*** INFORMATION GIVEN ***

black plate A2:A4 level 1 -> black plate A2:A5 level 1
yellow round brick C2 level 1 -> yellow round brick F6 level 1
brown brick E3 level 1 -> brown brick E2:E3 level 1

*** End of INFORMATION GIVEN ***
*** INFORMATION GIVEN ***

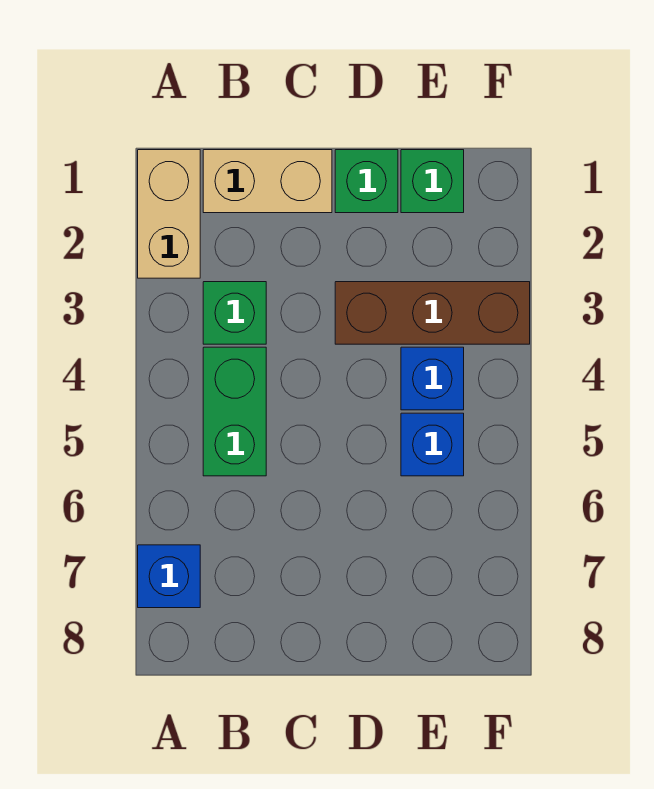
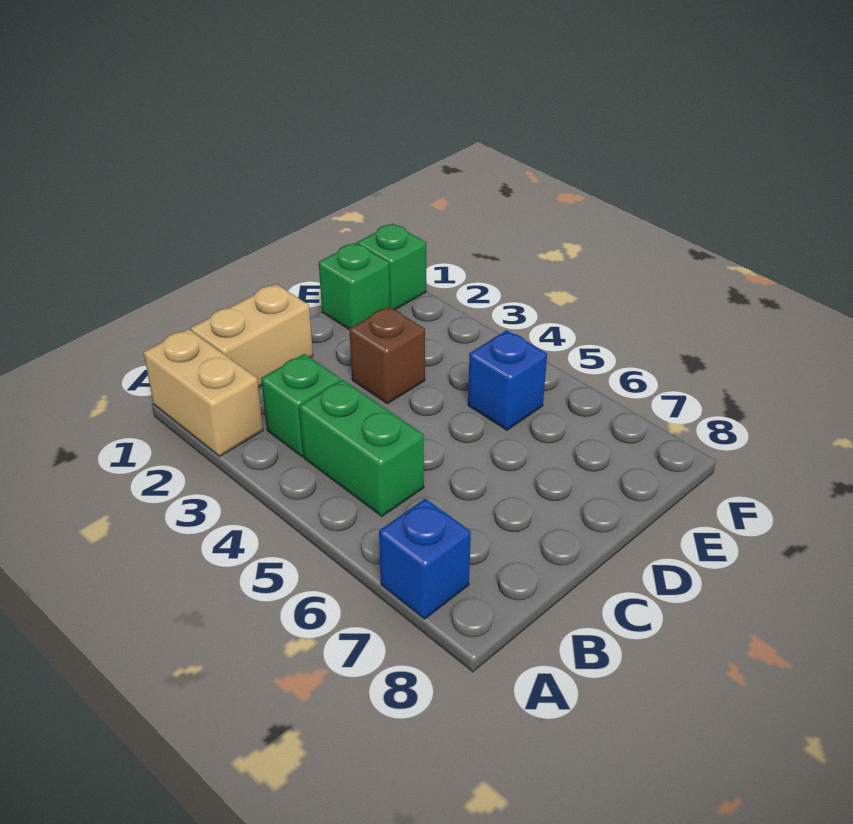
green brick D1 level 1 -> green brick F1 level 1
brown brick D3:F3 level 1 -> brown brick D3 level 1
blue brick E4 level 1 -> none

*** End of INFORMATION GIVEN ***

### [TASK DESCRIPTION]
Write out every line from the data above that includes "brown".

### [TASK RESPONSE]
brown brick E3 level 1 -> brown brick E2:E3 level 1
brown brick D3:F3 level 1 -> brown brick D3 level 1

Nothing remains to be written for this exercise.